▸ **Exercise description**:
Write out the entries again. Match each one exactly.
══ Data supplied
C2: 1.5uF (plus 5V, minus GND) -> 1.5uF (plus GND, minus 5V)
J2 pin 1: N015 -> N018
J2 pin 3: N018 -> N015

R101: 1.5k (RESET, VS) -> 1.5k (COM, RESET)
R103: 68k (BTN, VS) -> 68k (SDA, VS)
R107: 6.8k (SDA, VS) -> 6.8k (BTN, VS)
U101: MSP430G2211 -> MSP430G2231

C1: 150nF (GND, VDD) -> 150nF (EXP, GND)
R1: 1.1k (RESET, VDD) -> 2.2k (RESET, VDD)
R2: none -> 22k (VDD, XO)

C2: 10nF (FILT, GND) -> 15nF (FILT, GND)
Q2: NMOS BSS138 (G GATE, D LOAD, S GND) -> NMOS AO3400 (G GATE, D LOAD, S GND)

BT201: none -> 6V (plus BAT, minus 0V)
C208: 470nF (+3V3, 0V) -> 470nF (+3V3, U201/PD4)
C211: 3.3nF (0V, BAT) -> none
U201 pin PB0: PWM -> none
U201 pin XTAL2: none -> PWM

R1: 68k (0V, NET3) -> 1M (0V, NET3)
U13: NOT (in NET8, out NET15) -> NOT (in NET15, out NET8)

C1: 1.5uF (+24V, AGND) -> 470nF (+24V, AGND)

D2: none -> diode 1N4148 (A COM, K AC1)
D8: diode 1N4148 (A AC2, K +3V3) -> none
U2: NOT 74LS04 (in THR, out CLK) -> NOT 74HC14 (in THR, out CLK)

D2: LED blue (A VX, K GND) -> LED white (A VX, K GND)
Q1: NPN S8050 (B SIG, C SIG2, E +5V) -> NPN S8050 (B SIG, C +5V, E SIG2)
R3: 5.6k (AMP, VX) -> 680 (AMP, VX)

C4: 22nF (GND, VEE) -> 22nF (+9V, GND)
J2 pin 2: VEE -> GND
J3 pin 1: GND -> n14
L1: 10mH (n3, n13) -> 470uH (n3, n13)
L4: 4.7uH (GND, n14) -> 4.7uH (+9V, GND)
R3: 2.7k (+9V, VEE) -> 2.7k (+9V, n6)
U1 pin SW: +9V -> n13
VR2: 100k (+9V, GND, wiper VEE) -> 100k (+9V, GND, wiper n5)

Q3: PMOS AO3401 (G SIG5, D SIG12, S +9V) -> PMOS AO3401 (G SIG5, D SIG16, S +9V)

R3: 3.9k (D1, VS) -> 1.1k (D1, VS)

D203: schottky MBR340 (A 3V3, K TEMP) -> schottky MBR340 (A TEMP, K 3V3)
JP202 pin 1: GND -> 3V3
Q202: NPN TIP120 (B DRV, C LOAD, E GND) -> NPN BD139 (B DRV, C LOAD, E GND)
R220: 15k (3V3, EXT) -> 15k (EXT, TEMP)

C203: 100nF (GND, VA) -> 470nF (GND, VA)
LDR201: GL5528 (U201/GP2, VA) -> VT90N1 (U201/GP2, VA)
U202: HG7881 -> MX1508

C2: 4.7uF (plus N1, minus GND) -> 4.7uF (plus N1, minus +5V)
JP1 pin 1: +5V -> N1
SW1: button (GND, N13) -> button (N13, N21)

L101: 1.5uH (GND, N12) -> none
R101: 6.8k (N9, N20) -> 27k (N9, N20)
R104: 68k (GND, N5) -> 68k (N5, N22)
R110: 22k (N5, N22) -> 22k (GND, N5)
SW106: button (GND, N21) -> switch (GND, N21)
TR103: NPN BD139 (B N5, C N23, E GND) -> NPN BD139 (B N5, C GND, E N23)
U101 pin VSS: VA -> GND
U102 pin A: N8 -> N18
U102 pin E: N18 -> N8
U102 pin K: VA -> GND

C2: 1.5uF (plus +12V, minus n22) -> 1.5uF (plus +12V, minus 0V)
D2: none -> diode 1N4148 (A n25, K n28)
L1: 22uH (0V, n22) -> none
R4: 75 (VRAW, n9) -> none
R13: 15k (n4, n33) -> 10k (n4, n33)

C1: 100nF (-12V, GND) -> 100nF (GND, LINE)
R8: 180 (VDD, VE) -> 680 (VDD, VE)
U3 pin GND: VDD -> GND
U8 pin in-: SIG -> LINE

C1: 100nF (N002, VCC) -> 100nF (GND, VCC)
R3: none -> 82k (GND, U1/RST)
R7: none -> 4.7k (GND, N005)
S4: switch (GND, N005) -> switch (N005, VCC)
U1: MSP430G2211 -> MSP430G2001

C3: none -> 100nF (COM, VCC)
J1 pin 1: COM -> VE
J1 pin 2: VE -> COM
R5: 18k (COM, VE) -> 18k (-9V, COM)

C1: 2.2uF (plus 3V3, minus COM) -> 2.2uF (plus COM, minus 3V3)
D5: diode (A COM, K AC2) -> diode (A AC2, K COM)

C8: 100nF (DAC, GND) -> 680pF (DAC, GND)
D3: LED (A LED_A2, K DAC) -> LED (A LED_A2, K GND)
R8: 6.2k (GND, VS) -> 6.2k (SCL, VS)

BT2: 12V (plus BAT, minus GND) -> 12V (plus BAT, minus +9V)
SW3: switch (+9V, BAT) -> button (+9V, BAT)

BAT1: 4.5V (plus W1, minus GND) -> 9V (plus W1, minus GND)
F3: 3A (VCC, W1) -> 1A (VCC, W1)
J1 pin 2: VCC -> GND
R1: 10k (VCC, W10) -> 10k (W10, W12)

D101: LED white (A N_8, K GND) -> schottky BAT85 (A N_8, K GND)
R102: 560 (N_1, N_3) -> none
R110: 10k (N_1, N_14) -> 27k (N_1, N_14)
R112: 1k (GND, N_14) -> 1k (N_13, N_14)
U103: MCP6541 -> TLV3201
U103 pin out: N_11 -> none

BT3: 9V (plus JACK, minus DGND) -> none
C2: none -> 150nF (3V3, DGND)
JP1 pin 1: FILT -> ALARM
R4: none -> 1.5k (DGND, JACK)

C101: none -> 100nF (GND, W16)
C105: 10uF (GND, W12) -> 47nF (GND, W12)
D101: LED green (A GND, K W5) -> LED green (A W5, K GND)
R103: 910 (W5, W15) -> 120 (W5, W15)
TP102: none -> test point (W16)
════
▸ **Expected answer**:
C2: 1.5uF (plus 5V, minus GND) -> 1.5uF (plus GND, minus 5V)
J2 pin 1: N015 -> N018
J2 pin 3: N018 -> N015

R101: 1.5k (RESET, VS) -> 1.5k (COM, RESET)
R103: 68k (BTN, VS) -> 68k (SDA, VS)
R107: 6.8k (SDA, VS) -> 6.8k (BTN, VS)
U101: MSP430G2211 -> MSP430G2231

C1: 150nF (GND, VDD) -> 150nF (EXP, GND)
R1: 1.1k (RESET, VDD) -> 2.2k (RESET, VDD)
R2: none -> 22k (VDD, XO)

C2: 10nF (FILT, GND) -> 15nF (FILT, GND)
Q2: NMOS BSS138 (G GATE, D LOAD, S GND) -> NMOS AO3400 (G GATE, D LOAD, S GND)

BT201: none -> 6V (plus BAT, minus 0V)
C208: 470nF (+3V3, 0V) -> 470nF (+3V3, U201/PD4)
C211: 3.3nF (0V, BAT) -> none
U201 pin PB0: PWM -> none
U201 pin XTAL2: none -> PWM

R1: 68k (0V, NET3) -> 1M (0V, NET3)
U13: NOT (in NET8, out NET15) -> NOT (in NET15, out NET8)

C1: 1.5uF (+24V, AGND) -> 470nF (+24V, AGND)

D2: none -> diode 1N4148 (A COM, K AC1)
D8: diode 1N4148 (A AC2, K +3V3) -> none
U2: NOT 74LS04 (in THR, out CLK) -> NOT 74HC14 (in THR, out CLK)

D2: LED blue (A VX, K GND) -> LED white (A VX, K GND)
Q1: NPN S8050 (B SIG, C SIG2, E +5V) -> NPN S8050 (B SIG, C +5V, E SIG2)
R3: 5.6k (AMP, VX) -> 680 (AMP, VX)

C4: 22nF (GND, VEE) -> 22nF (+9V, GND)
J2 pin 2: VEE -> GND
J3 pin 1: GND -> n14
L1: 10mH (n3, n13) -> 470uH (n3, n13)
L4: 4.7uH (GND, n14) -> 4.7uH (+9V, GND)
R3: 2.7k (+9V, VEE) -> 2.7k (+9V, n6)
U1 pin SW: +9V -> n13
VR2: 100k (+9V, GND, wiper VEE) -> 100k (+9V, GND, wiper n5)

Q3: PMOS AO3401 (G SIG5, D SIG12, S +9V) -> PMOS AO3401 (G SIG5, D SIG16, S +9V)

R3: 3.9k (D1, VS) -> 1.1k (D1, VS)

D203: schottky MBR340 (A 3V3, K TEMP) -> schottky MBR340 (A TEMP, K 3V3)
JP202 pin 1: GND -> 3V3
Q202: NPN TIP120 (B DRV, C LOAD, E GND) -> NPN BD139 (B DRV, C LOAD, E GND)
R220: 15k (3V3, EXT) -> 15k (EXT, TEMP)

C203: 100nF (GND, VA) -> 470nF (GND, VA)
LDR201: GL5528 (U201/GP2, VA) -> VT90N1 (U201/GP2, VA)
U202: HG7881 -> MX1508

C2: 4.7uF (plus N1, minus GND) -> 4.7uF (plus N1, minus +5V)
JP1 pin 1: +5V -> N1
SW1: button (GND, N13) -> button (N13, N21)

L101: 1.5uH (GND, N12) -> none
R101: 6.8k (N9, N20) -> 27k (N9, N20)
R104: 68k (GND, N5) -> 68k (N5, N22)
R110: 22k (N5, N22) -> 22k (GND, N5)
SW106: button (GND, N21) -> switch (GND, N21)
TR103: NPN BD139 (B N5, C N23, E GND) -> NPN BD139 (B N5, C GND, E N23)
U101 pin VSS: VA -> GND
U102 pin A: N8 -> N18
U102 pin E: N18 -> N8
U102 pin K: VA -> GND

C2: 1.5uF (plus +12V, minus n22) -> 1.5uF (plus +12V, minus 0V)
D2: none -> diode 1N4148 (A n25, K n28)
L1: 22uH (0V, n22) -> none
R4: 75 (VRAW, n9) -> none
R13: 15k (n4, n33) -> 10k (n4, n33)

C1: 100nF (-12V, GND) -> 100nF (GND, LINE)
R8: 180 (VDD, VE) -> 680 (VDD, VE)
U3 pin GND: VDD -> GND
U8 pin in-: SIG -> LINE

C1: 100nF (N002, VCC) -> 100nF (GND, VCC)
R3: none -> 82k (GND, U1/RST)
R7: none -> 4.7k (GND, N005)
S4: switch (GND, N005) -> switch (N005, VCC)
U1: MSP430G2211 -> MSP430G2001

C3: none -> 100nF (COM, VCC)
J1 pin 1: COM -> VE
J1 pin 2: VE -> COM
R5: 18k (COM, VE) -> 18k (-9V, COM)

C1: 2.2uF (plus 3V3, minus COM) -> 2.2uF (plus COM, minus 3V3)
D5: diode (A COM, K AC2) -> diode (A AC2, K COM)

C8: 100nF (DAC, GND) -> 680pF (DAC, GND)
D3: LED (A LED_A2, K DAC) -> LED (A LED_A2, K GND)
R8: 6.2k (GND, VS) -> 6.2k (SCL, VS)

BT2: 12V (plus BAT, minus GND) -> 12V (plus BAT, minus +9V)
SW3: switch (+9V, BAT) -> button (+9V, BAT)

BAT1: 4.5V (plus W1, minus GND) -> 9V (plus W1, minus GND)
F3: 3A (VCC, W1) -> 1A (VCC, W1)
J1 pin 2: VCC -> GND
R1: 10k (VCC, W10) -> 10k (W10, W12)

D101: LED white (A N_8, K GND) -> schottky BAT85 (A N_8, K GND)
R102: 560 (N_1, N_3) -> none
R110: 10k (N_1, N_14) -> 27k (N_1, N_14)
R112: 1k (GND, N_14) -> 1k (N_13, N_14)
U103: MCP6541 -> TLV3201
U103 pin out: N_11 -> none

BT3: 9V (plus JACK, minus DGND) -> none
C2: none -> 150nF (3V3, DGND)
JP1 pin 1: FILT -> ALARM
R4: none -> 1.5k (DGND, JACK)

C101: none -> 100nF (GND, W16)
C105: 10uF (GND, W12) -> 47nF (GND, W12)
D101: LED green (A GND, K W5) -> LED green (A W5, K GND)
R103: 910 (W5, W15) -> 120 (W5, W15)
TP102: none -> test point (W16)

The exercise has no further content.